### Material shown

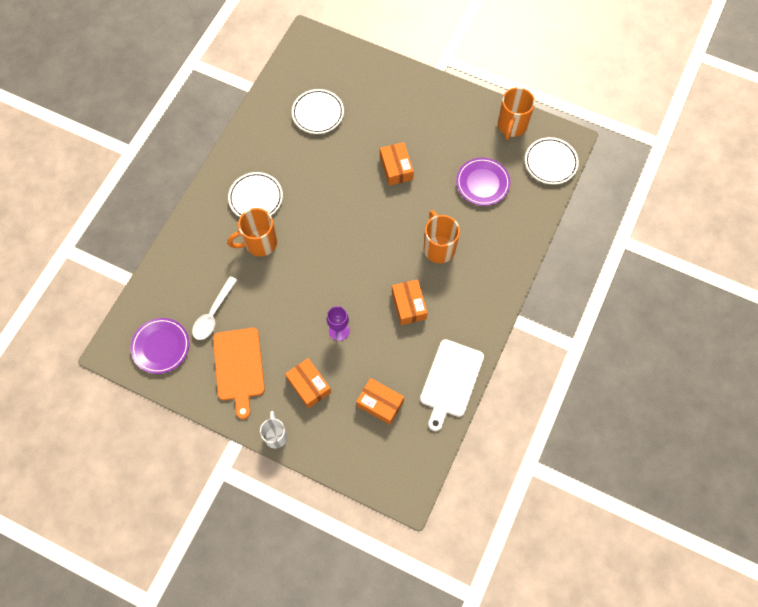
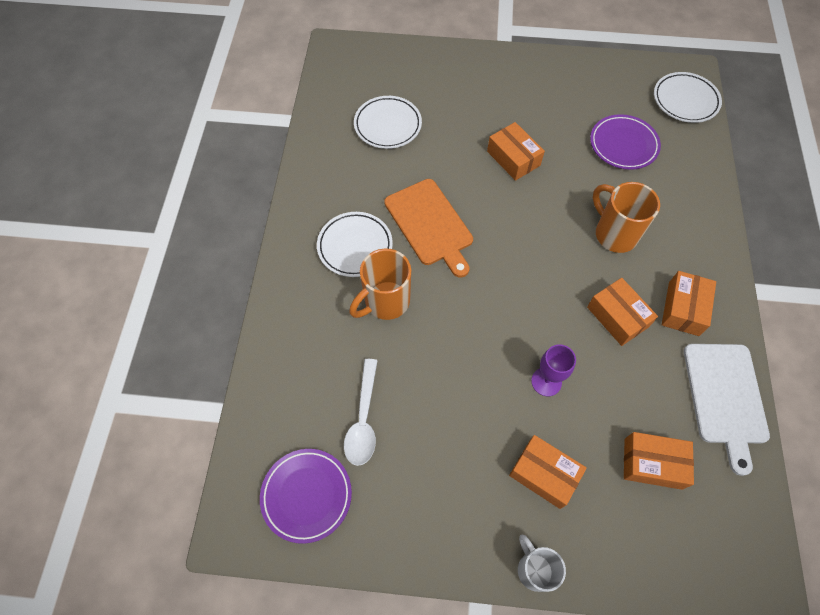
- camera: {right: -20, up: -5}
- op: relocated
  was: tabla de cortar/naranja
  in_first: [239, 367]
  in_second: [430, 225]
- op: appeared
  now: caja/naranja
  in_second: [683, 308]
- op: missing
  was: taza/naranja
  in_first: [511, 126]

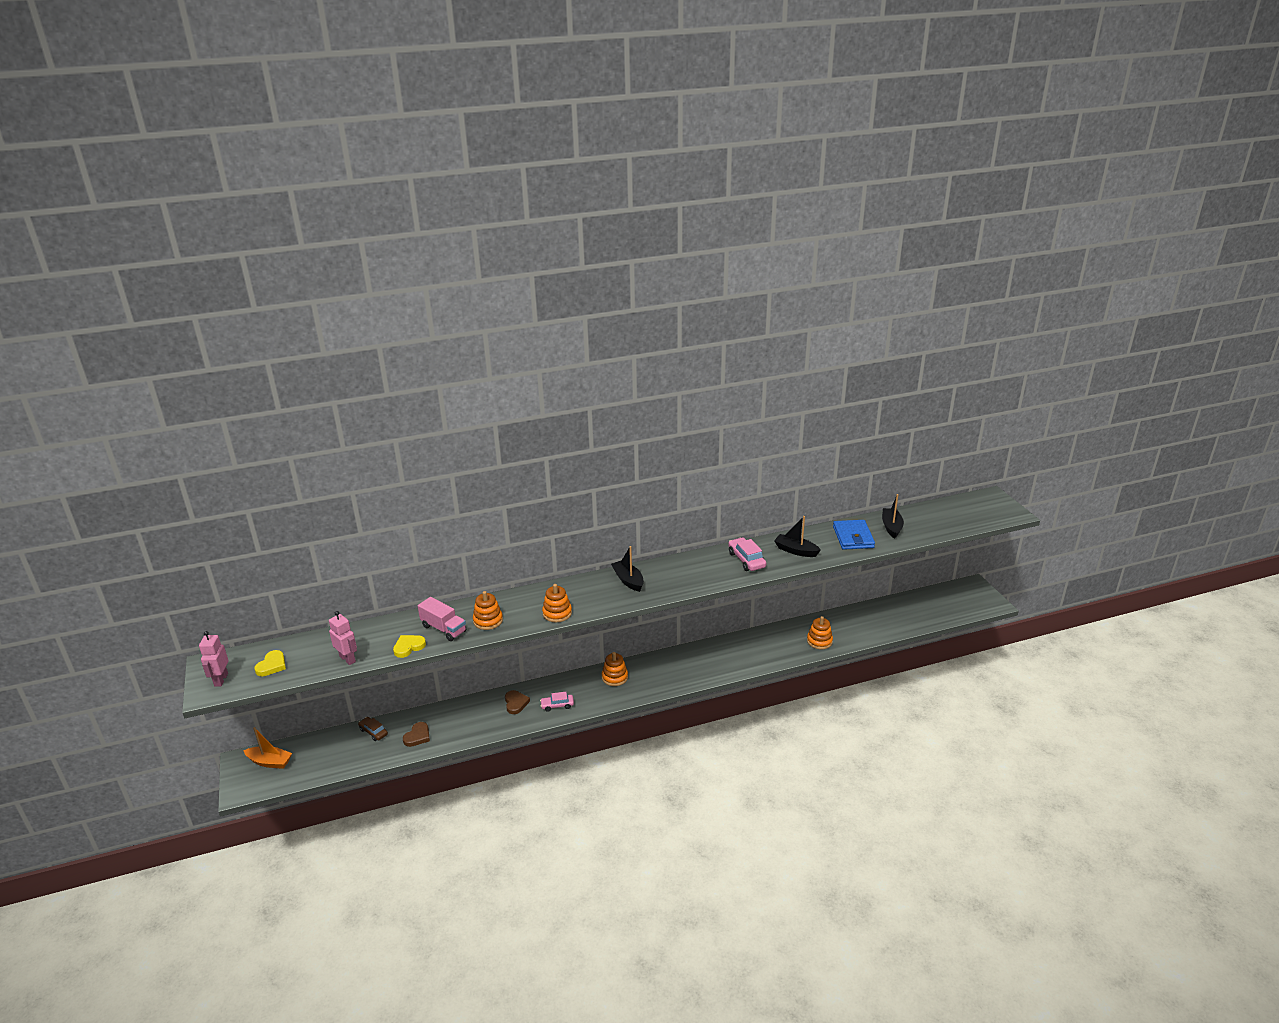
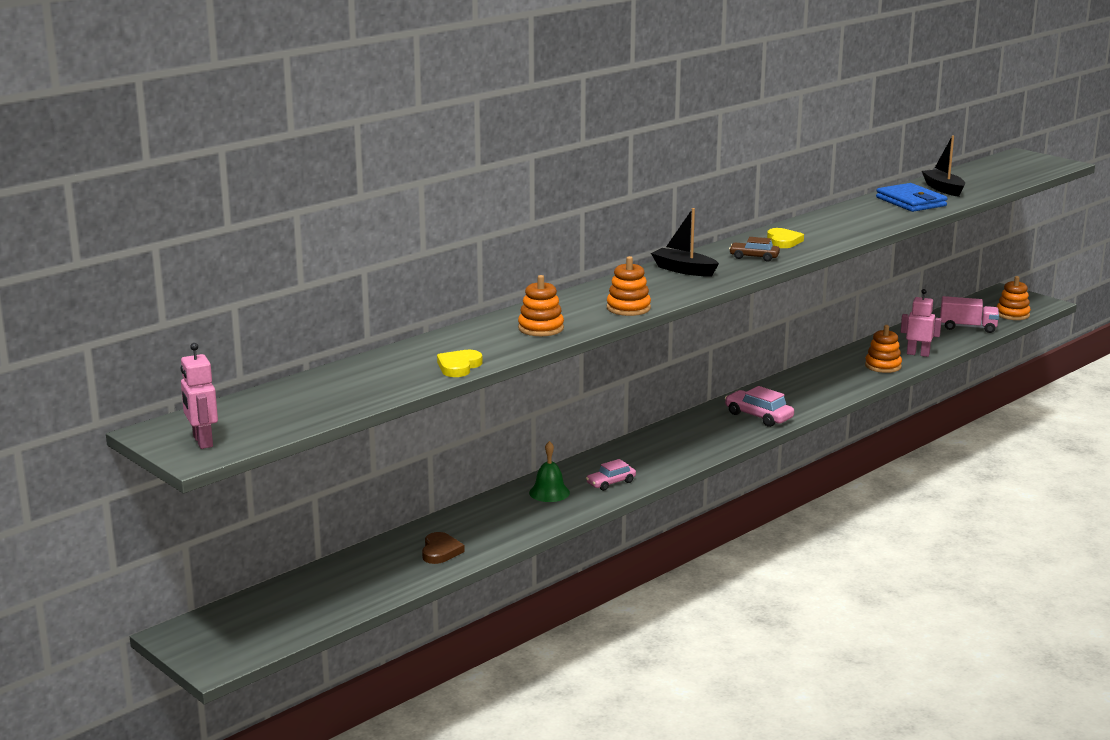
- camera: {right: -25, up: -10}
- op: exchanged
  was: corazón/marrón
  now: campana/verde
  in_first: [516, 703]
  in_second: [549, 492]
- op: relocated
  was: coche/rosa
  in_first: [746, 560]
  in_second: [758, 416]
- op: relocated
  was: coche/marrón
  in_first: [373, 732]
  in_second: [754, 257]
- op: relocated
  was: corazón/amarillo
  in_first: [272, 665]
  in_second: [783, 241]
- op: relocated
  was: robot/rosa
  in_first: [348, 659]
  in_second: [918, 354]
- op: relocated
  was: camión/rosa
  in_first: [443, 629]
  in_second: [967, 327]
- op: relocated
  was: juguete apilable/naranja
  in_first: [614, 677]
  in_second: [1012, 314]
- op: missing
  was: barco/naranja
  in_first: [270, 762]
- op: missing
  was: barco/negro
  in_first: [795, 551]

### Exercise goal
What you return must match the records letter for letter, except that the pictures stay out.

### Written response
- camera: {right: -20, up: -5}
- op: relocated
  was: tabla de cortar/naranja
  in_first: [239, 367]
  in_second: [430, 225]
- op: appeared
  now: caja/naranja
  in_second: [683, 308]
- op: missing
  was: taza/naranja
  in_first: [511, 126]

- camera: {right: -25, up: -10}
- op: exchanged
  was: corazón/marrón
  now: campana/verde
  in_first: [516, 703]
  in_second: [549, 492]
- op: relocated
  was: coche/rosa
  in_first: [746, 560]
  in_second: [758, 416]
- op: relocated
  was: coche/marrón
  in_first: [373, 732]
  in_second: [754, 257]
- op: relocated
  was: corazón/amarillo
  in_first: [272, 665]
  in_second: [783, 241]
- op: relocated
  was: robot/rosa
  in_first: [348, 659]
  in_second: [918, 354]
- op: relocated
  was: camión/rosa
  in_first: [443, 629]
  in_second: [967, 327]
- op: relocated
  was: juguete apilable/naranja
  in_first: [614, 677]
  in_second: [1012, 314]
- op: missing
  was: barco/naranja
  in_first: [270, 762]
- op: missing
  was: barco/negro
  in_first: [795, 551]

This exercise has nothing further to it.